WORK TO BE COMPLETED> Below are records with pictures. Reproduce exactly the lines from the line with "C205: none -> 68nF (GND, VA)" to the line with "R201: 1.5k (GND, N_19) -> 150 (GND, N_19)", inclusive, and leave each picture out.

DATA FOR THIS EXERCISE>

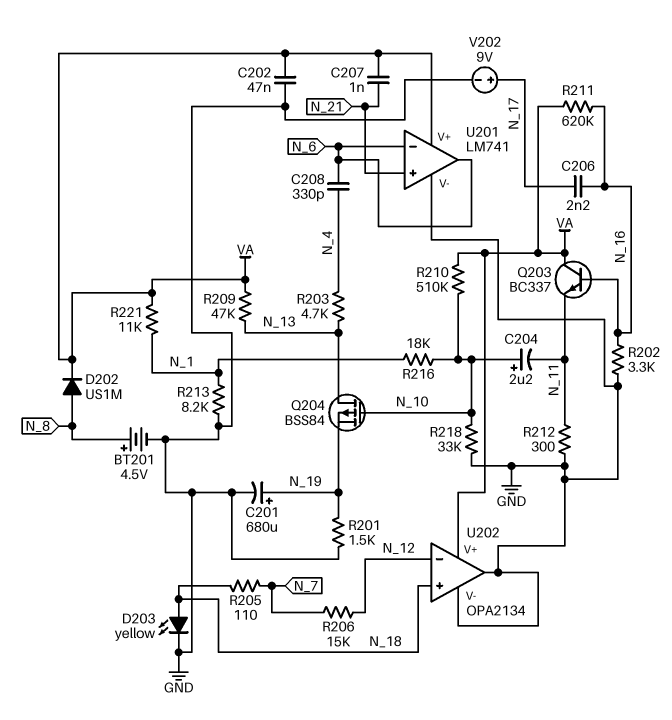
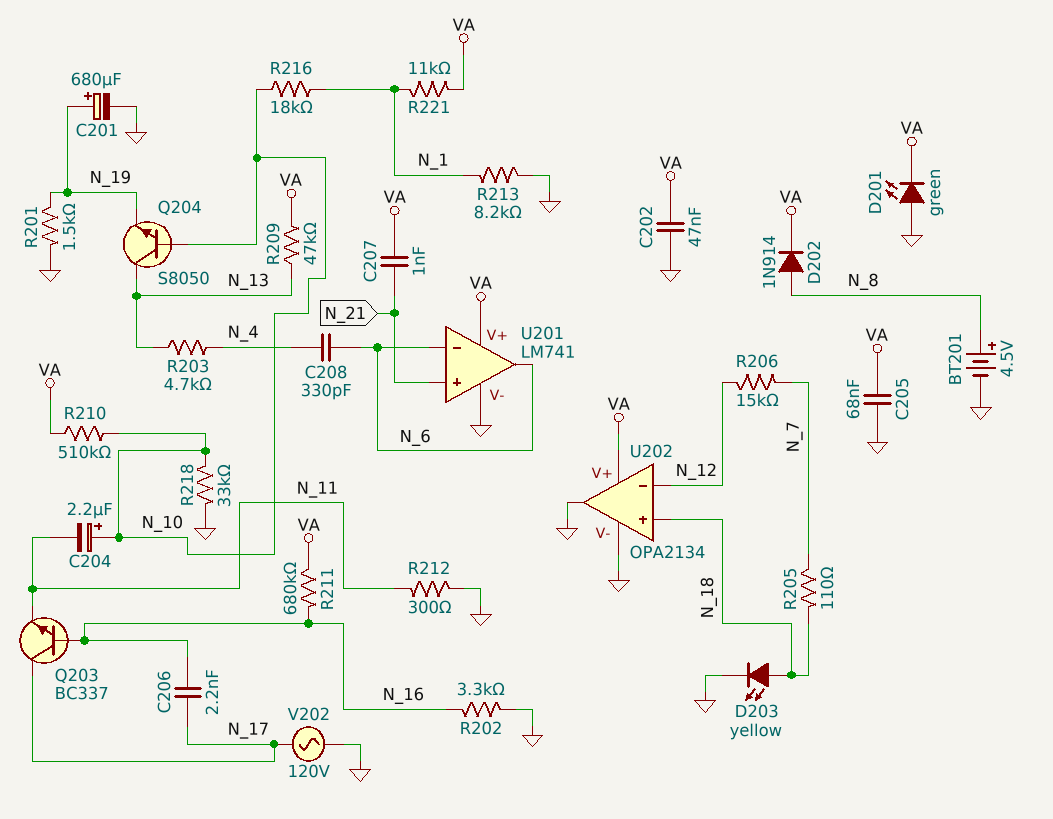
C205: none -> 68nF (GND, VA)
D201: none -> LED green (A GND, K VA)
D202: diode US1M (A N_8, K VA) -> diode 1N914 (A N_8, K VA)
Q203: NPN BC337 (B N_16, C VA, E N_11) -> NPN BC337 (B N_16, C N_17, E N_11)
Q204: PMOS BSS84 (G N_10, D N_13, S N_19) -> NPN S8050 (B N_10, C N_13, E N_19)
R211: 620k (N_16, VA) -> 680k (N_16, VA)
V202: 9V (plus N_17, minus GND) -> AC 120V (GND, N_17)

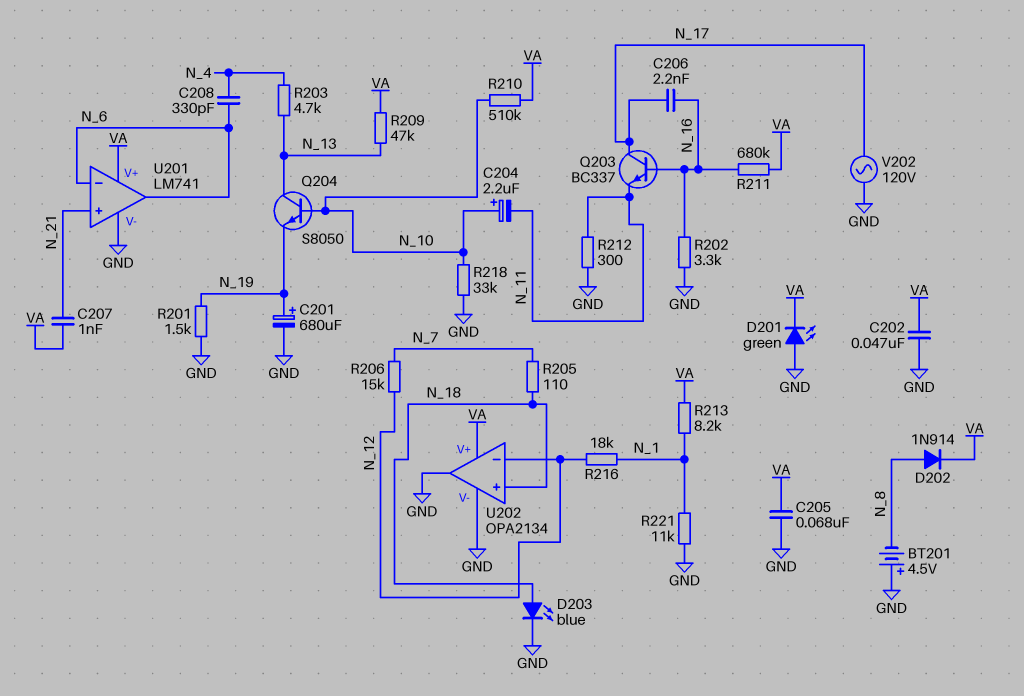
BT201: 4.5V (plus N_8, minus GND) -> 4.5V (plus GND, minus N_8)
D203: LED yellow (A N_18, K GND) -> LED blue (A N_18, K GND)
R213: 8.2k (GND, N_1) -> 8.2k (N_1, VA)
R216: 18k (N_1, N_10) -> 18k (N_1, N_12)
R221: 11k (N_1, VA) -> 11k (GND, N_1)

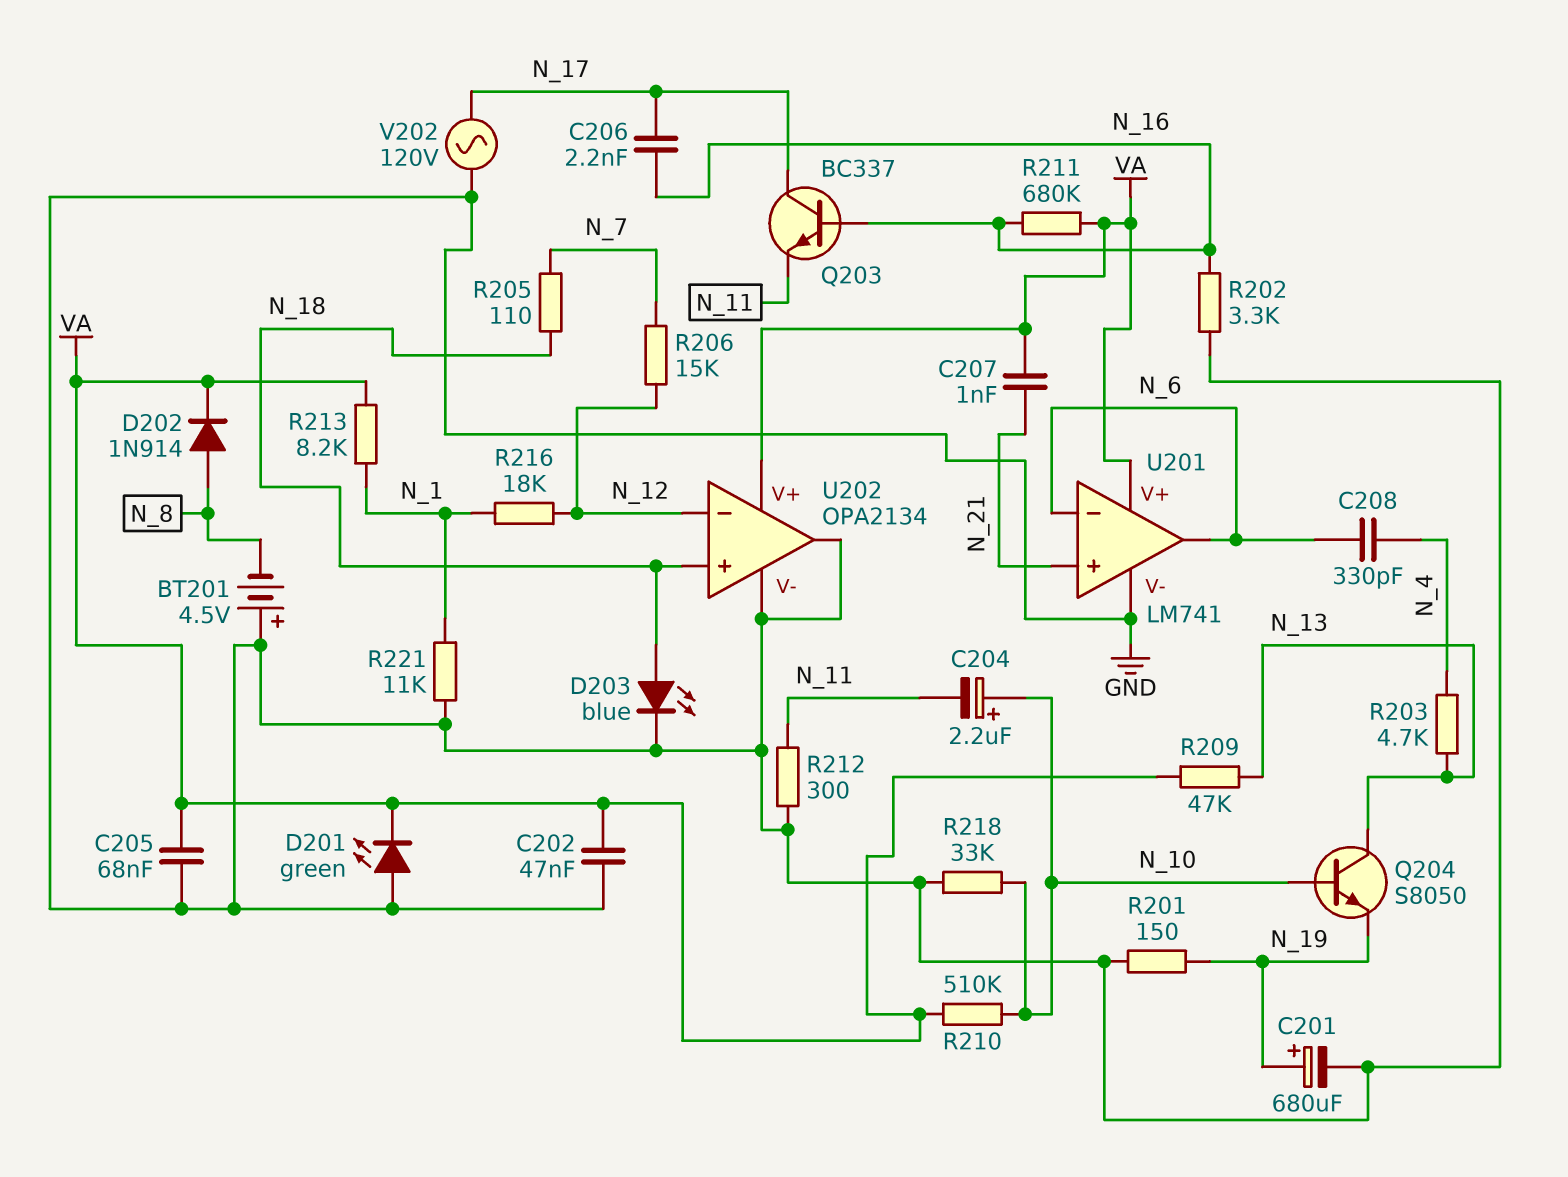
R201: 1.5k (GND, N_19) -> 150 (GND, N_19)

* * *

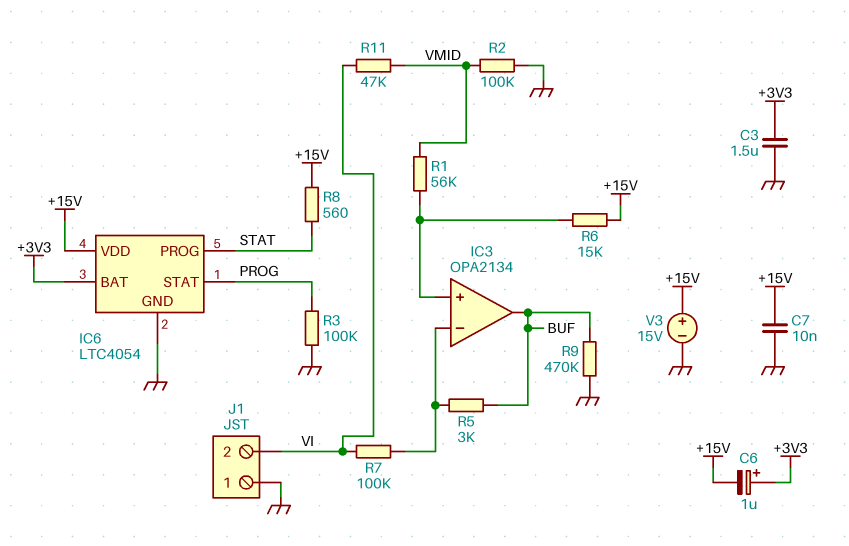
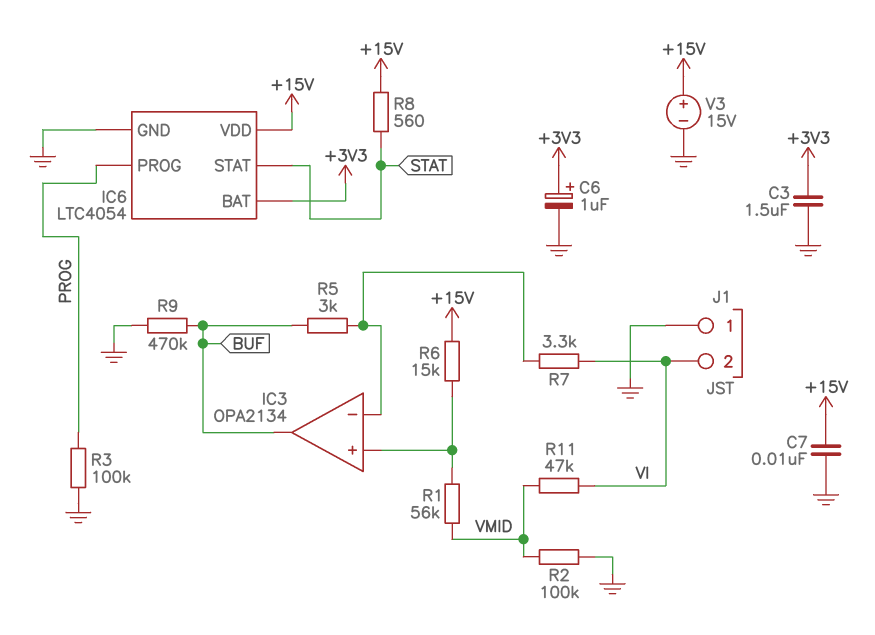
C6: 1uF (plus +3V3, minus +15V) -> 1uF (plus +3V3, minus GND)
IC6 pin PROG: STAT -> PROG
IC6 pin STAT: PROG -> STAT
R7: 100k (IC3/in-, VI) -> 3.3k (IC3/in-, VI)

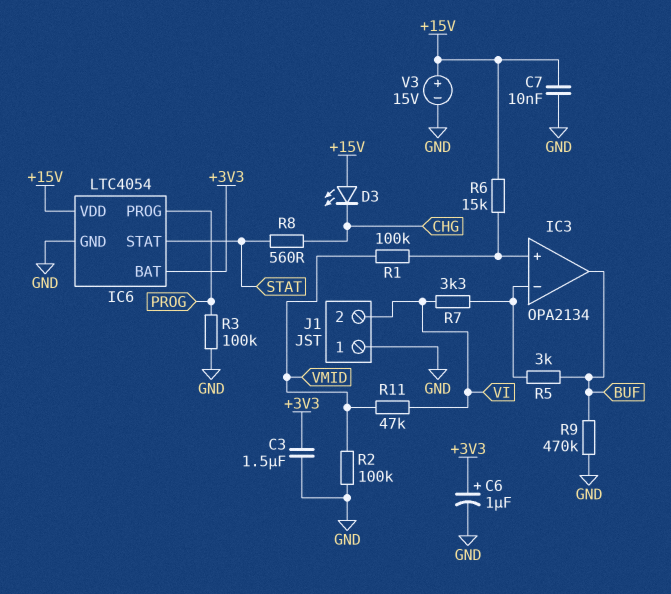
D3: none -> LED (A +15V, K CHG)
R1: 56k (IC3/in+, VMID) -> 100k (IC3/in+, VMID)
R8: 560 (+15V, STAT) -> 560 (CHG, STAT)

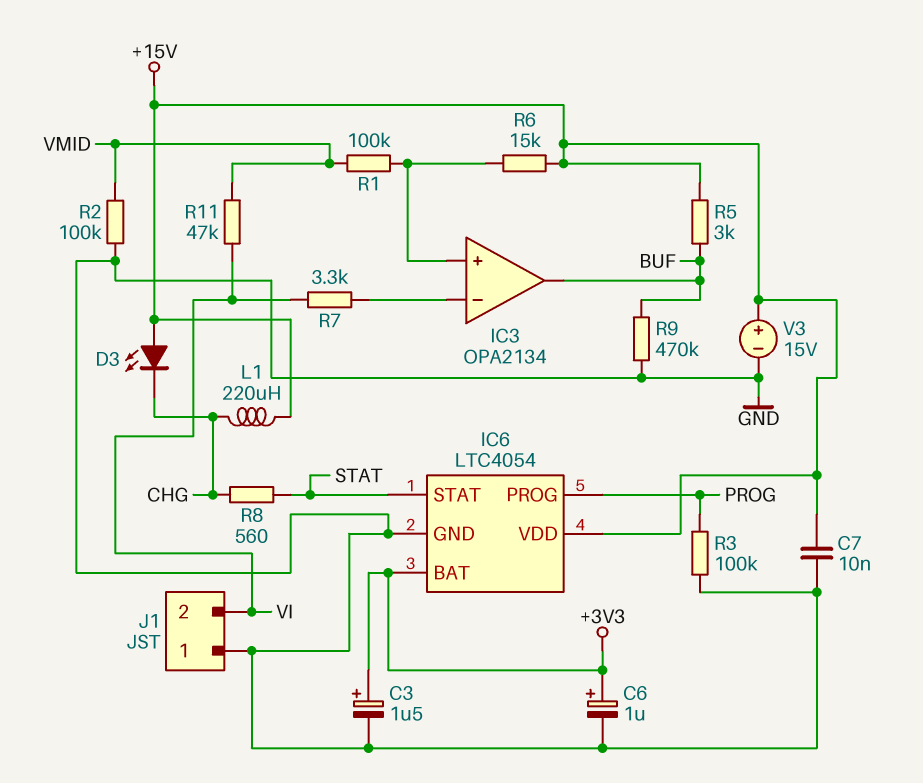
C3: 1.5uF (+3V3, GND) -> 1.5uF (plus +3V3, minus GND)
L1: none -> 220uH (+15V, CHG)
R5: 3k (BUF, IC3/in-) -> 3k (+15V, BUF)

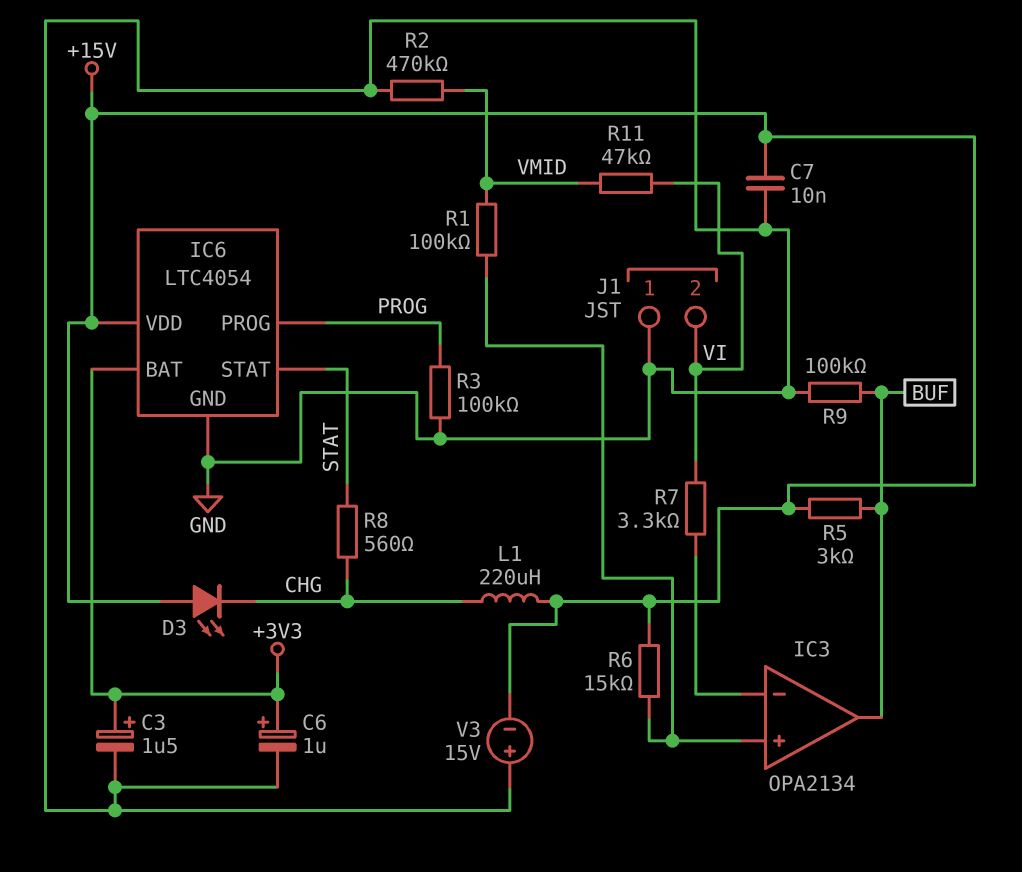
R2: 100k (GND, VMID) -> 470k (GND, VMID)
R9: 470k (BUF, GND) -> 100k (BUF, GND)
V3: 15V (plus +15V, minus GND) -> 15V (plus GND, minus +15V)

EXERCISE RESPONSE>
C205: none -> 68nF (GND, VA)
D201: none -> LED green (A GND, K VA)
D202: diode US1M (A N_8, K VA) -> diode 1N914 (A N_8, K VA)
Q203: NPN BC337 (B N_16, C VA, E N_11) -> NPN BC337 (B N_16, C N_17, E N_11)
Q204: PMOS BSS84 (G N_10, D N_13, S N_19) -> NPN S8050 (B N_10, C N_13, E N_19)
R211: 620k (N_16, VA) -> 680k (N_16, VA)
V202: 9V (plus N_17, minus GND) -> AC 120V (GND, N_17)

BT201: 4.5V (plus N_8, minus GND) -> 4.5V (plus GND, minus N_8)
D203: LED yellow (A N_18, K GND) -> LED blue (A N_18, K GND)
R213: 8.2k (GND, N_1) -> 8.2k (N_1, VA)
R216: 18k (N_1, N_10) -> 18k (N_1, N_12)
R221: 11k (N_1, VA) -> 11k (GND, N_1)

R201: 1.5k (GND, N_19) -> 150 (GND, N_19)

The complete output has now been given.